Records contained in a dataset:
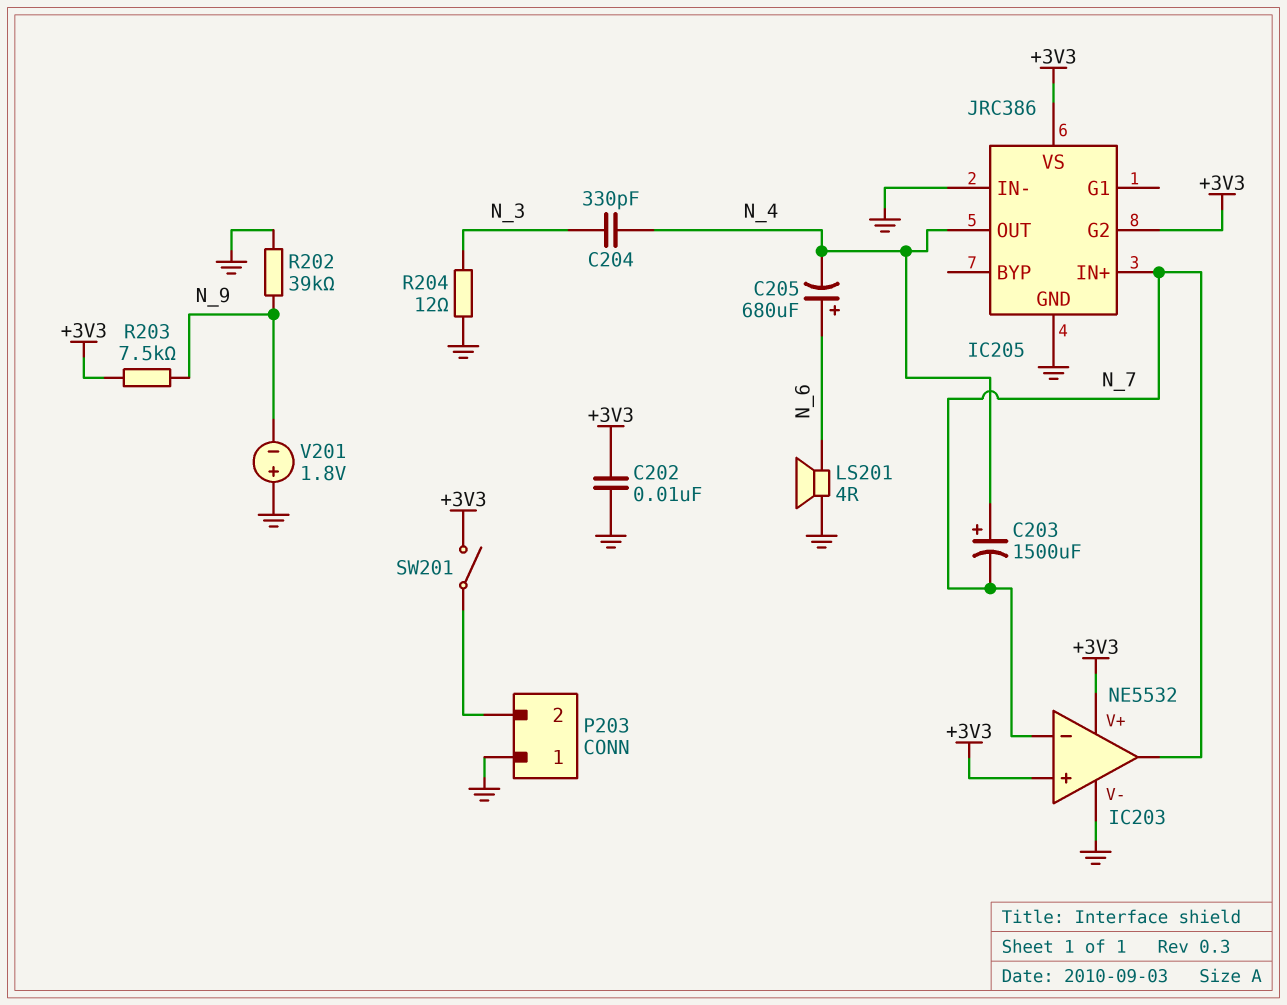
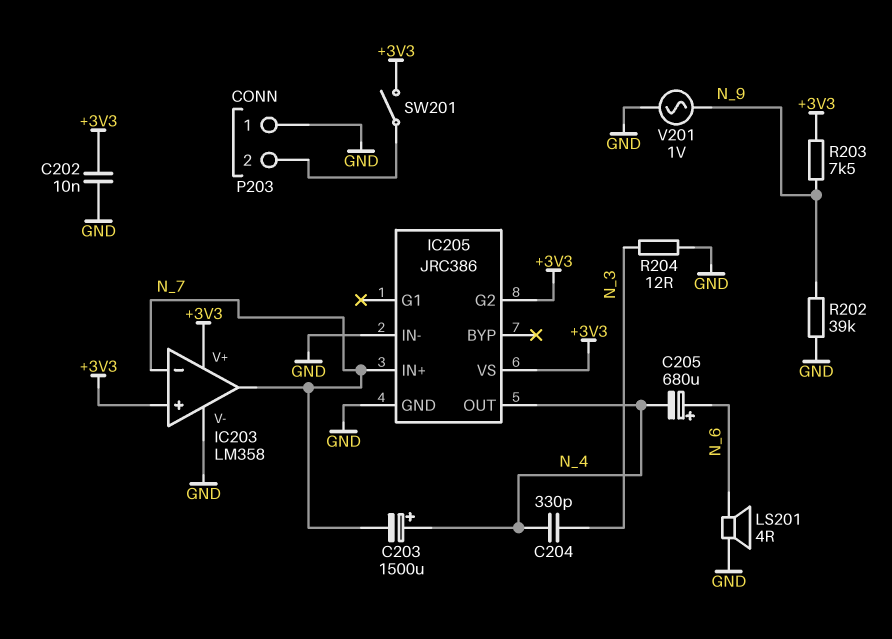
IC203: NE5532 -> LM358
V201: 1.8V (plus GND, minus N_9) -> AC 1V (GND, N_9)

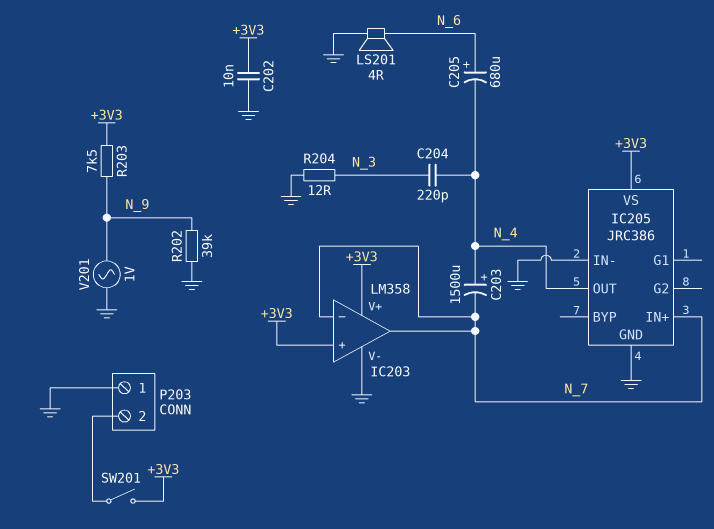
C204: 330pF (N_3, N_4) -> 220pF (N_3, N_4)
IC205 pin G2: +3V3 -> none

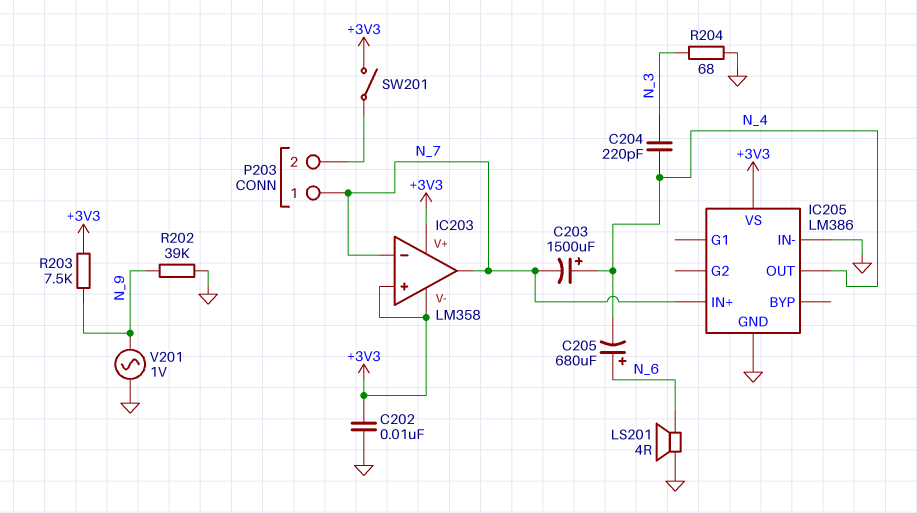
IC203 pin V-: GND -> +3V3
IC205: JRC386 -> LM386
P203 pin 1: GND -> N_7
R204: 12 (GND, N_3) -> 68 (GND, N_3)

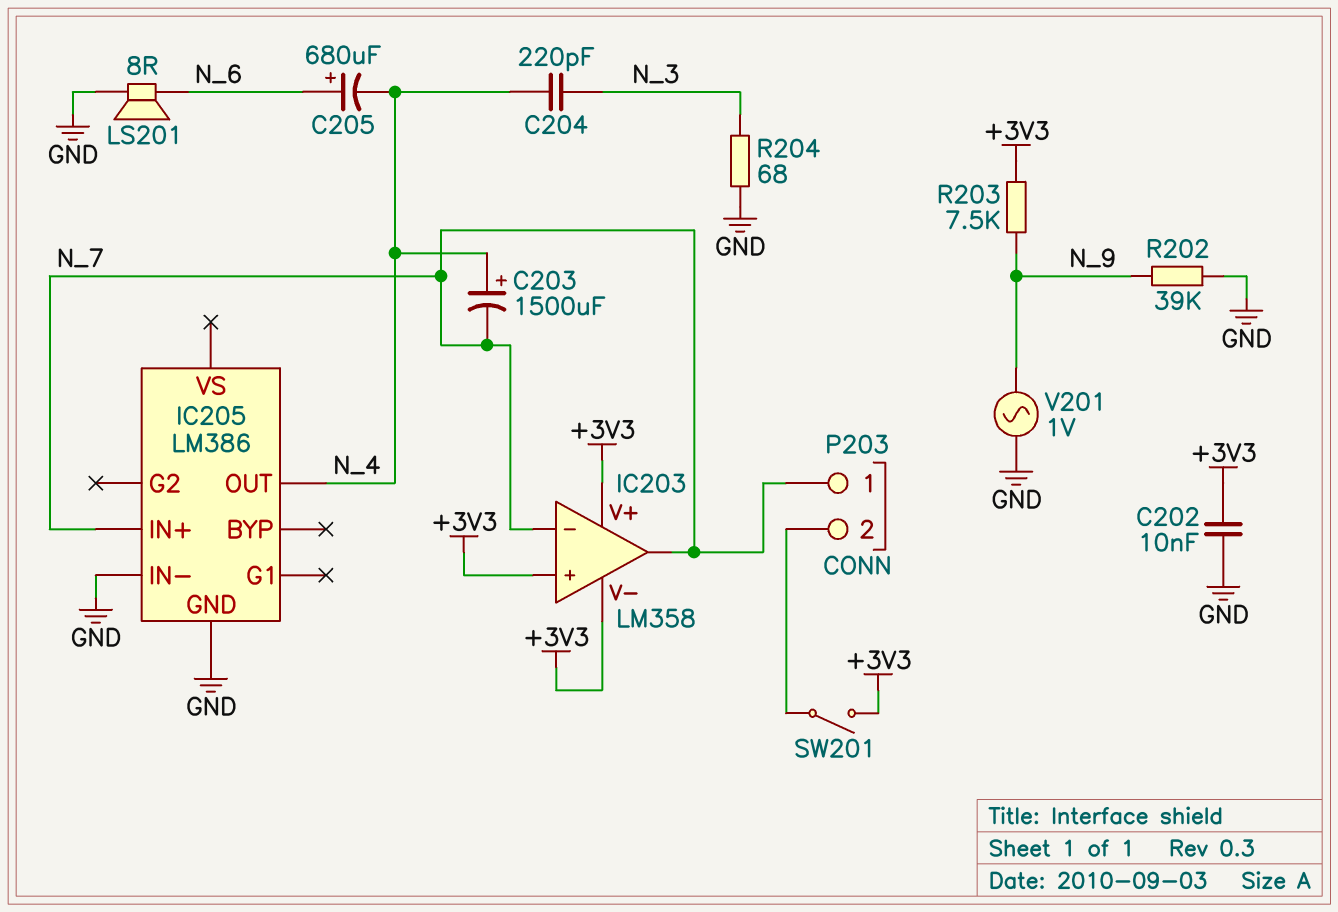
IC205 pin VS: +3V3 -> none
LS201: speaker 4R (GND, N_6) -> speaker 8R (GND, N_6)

==

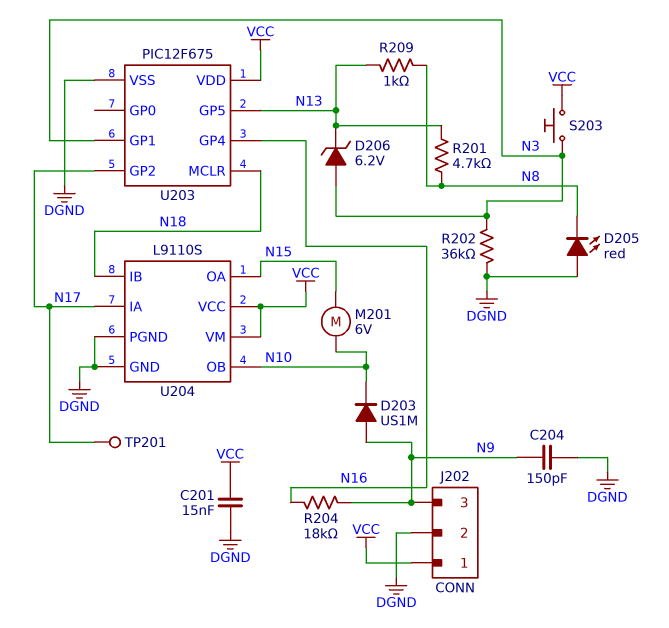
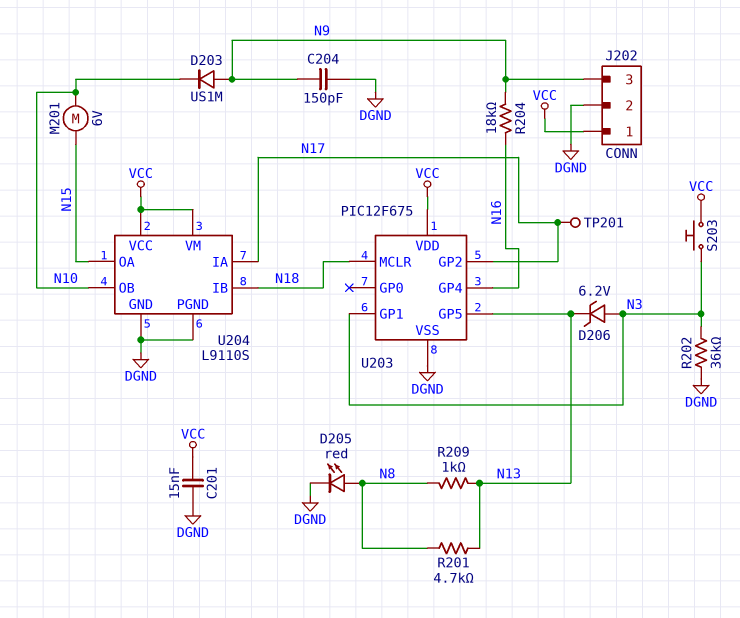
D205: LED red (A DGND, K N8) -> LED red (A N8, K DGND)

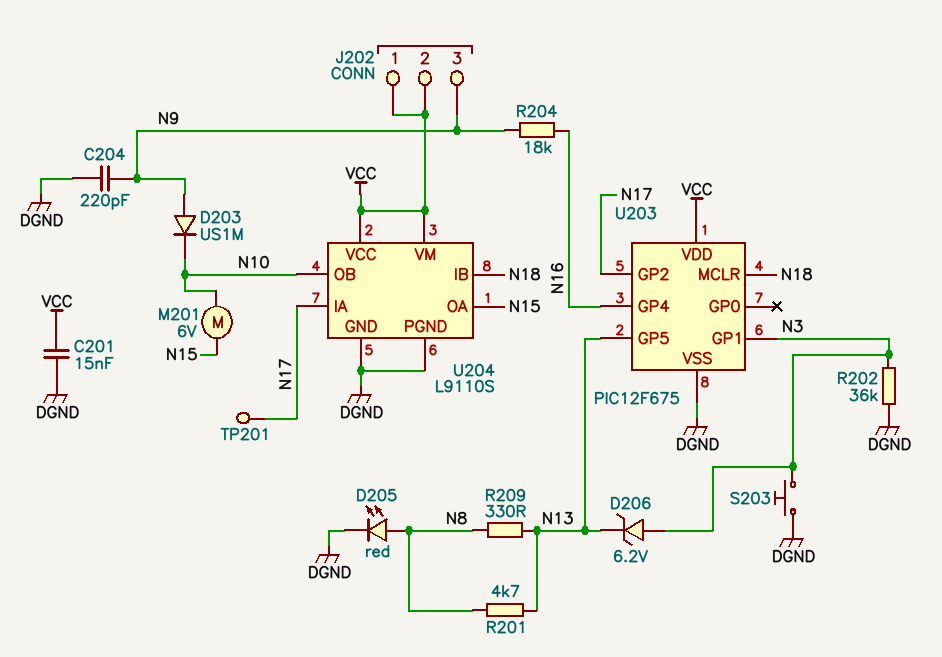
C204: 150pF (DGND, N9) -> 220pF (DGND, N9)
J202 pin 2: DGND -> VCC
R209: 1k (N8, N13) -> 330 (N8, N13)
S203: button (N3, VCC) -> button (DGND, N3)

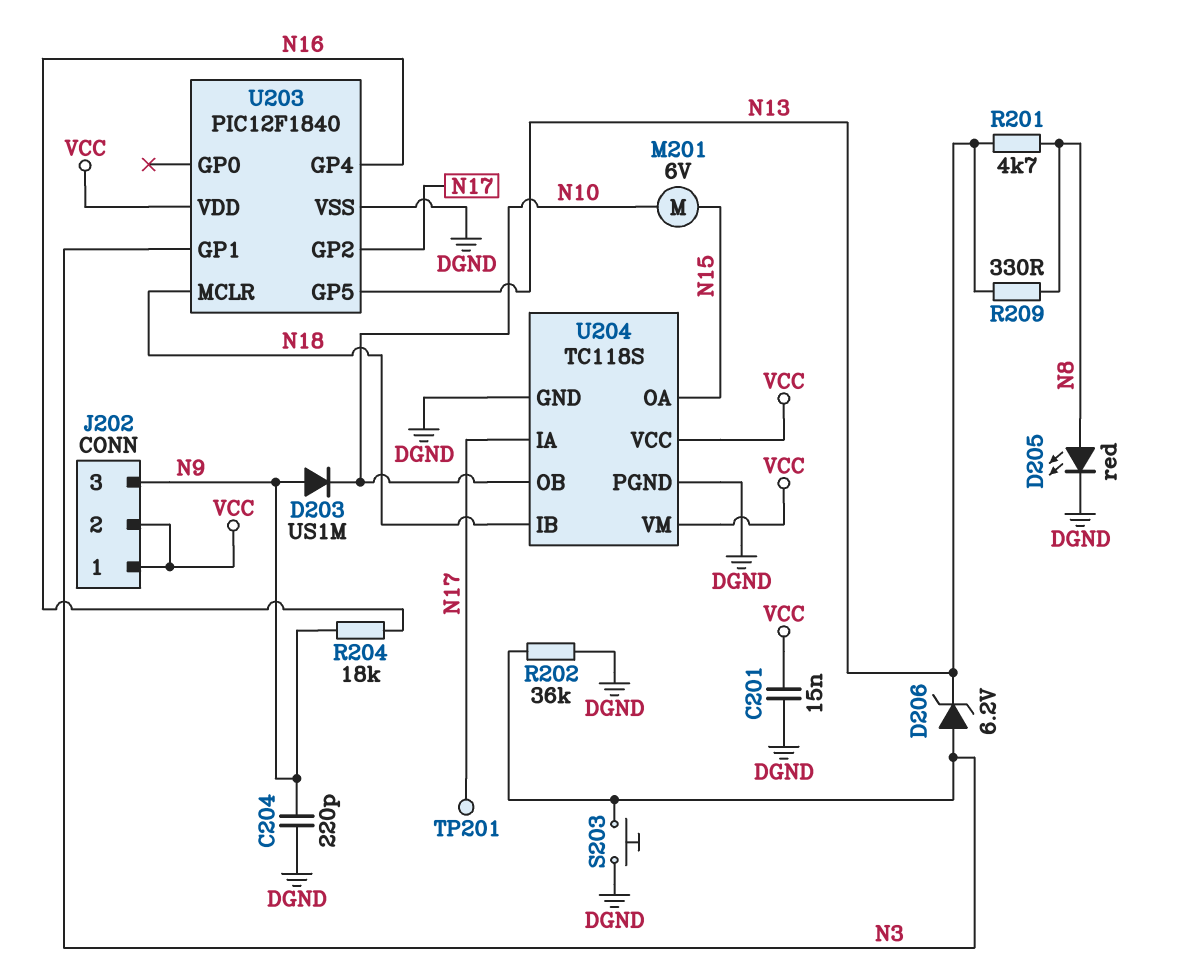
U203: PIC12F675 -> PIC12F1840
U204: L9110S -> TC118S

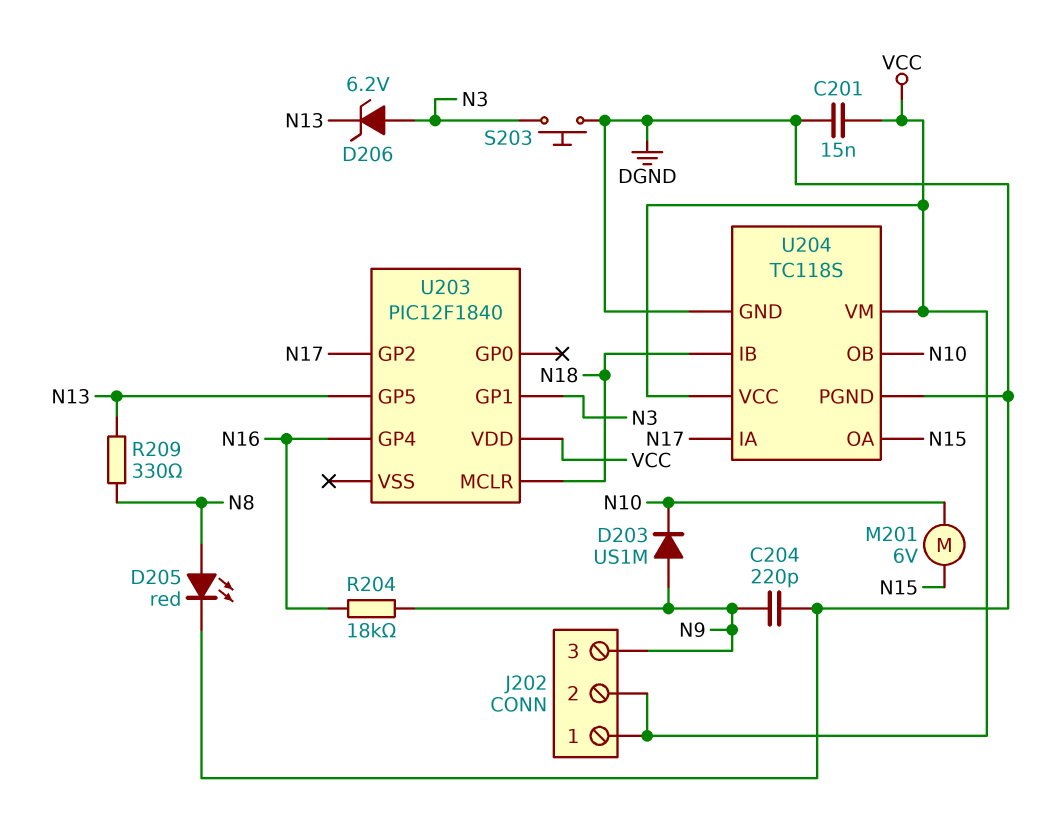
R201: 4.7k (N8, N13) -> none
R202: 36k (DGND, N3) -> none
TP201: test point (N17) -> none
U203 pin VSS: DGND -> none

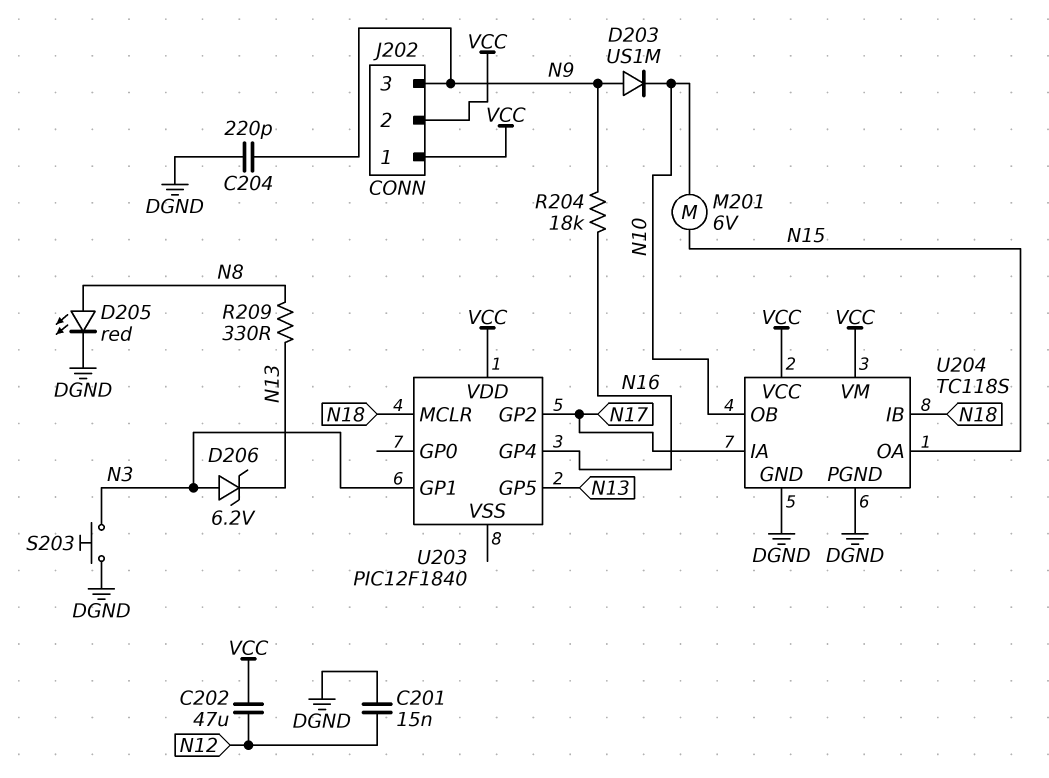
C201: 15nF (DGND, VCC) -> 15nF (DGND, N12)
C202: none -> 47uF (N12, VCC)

# About this task:
Check each line of the data above, and please copy the ones in which the string "none" occurs.

# Final answer:
IC205 pin G2: +3V3 -> none
IC205 pin VS: +3V3 -> none
R201: 4.7k (N8, N13) -> none
R202: 36k (DGND, N3) -> none
TP201: test point (N17) -> none
U203 pin VSS: DGND -> none
C202: none -> 47uF (N12, VCC)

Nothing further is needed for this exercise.